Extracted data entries
____________
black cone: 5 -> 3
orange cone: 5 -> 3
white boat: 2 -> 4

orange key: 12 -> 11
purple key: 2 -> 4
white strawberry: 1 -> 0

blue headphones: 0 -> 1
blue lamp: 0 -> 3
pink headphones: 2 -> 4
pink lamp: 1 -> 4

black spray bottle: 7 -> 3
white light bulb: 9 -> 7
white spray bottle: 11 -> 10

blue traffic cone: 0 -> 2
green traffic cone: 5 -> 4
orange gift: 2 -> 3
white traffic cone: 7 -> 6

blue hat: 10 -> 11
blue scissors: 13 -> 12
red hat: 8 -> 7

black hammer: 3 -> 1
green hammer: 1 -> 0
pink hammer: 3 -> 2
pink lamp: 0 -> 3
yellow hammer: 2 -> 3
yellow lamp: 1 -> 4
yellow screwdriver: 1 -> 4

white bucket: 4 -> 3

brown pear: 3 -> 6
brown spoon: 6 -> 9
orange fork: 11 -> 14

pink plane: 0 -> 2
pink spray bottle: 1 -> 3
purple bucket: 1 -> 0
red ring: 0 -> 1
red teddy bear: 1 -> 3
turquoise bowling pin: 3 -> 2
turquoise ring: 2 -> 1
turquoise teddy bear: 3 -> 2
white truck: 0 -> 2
____________
Return exactly the line that contains "black spray bottle: 7 -> 3" and every line after it, through the last line of the records.

black spray bottle: 7 -> 3
white light bulb: 9 -> 7
white spray bottle: 11 -> 10

blue traffic cone: 0 -> 2
green traffic cone: 5 -> 4
orange gift: 2 -> 3
white traffic cone: 7 -> 6

blue hat: 10 -> 11
blue scissors: 13 -> 12
red hat: 8 -> 7

black hammer: 3 -> 1
green hammer: 1 -> 0
pink hammer: 3 -> 2
pink lamp: 0 -> 3
yellow hammer: 2 -> 3
yellow lamp: 1 -> 4
yellow screwdriver: 1 -> 4

white bucket: 4 -> 3

brown pear: 3 -> 6
brown spoon: 6 -> 9
orange fork: 11 -> 14

pink plane: 0 -> 2
pink spray bottle: 1 -> 3
purple bucket: 1 -> 0
red ring: 0 -> 1
red teddy bear: 1 -> 3
turquoise bowling pin: 3 -> 2
turquoise ring: 2 -> 1
turquoise teddy bear: 3 -> 2
white truck: 0 -> 2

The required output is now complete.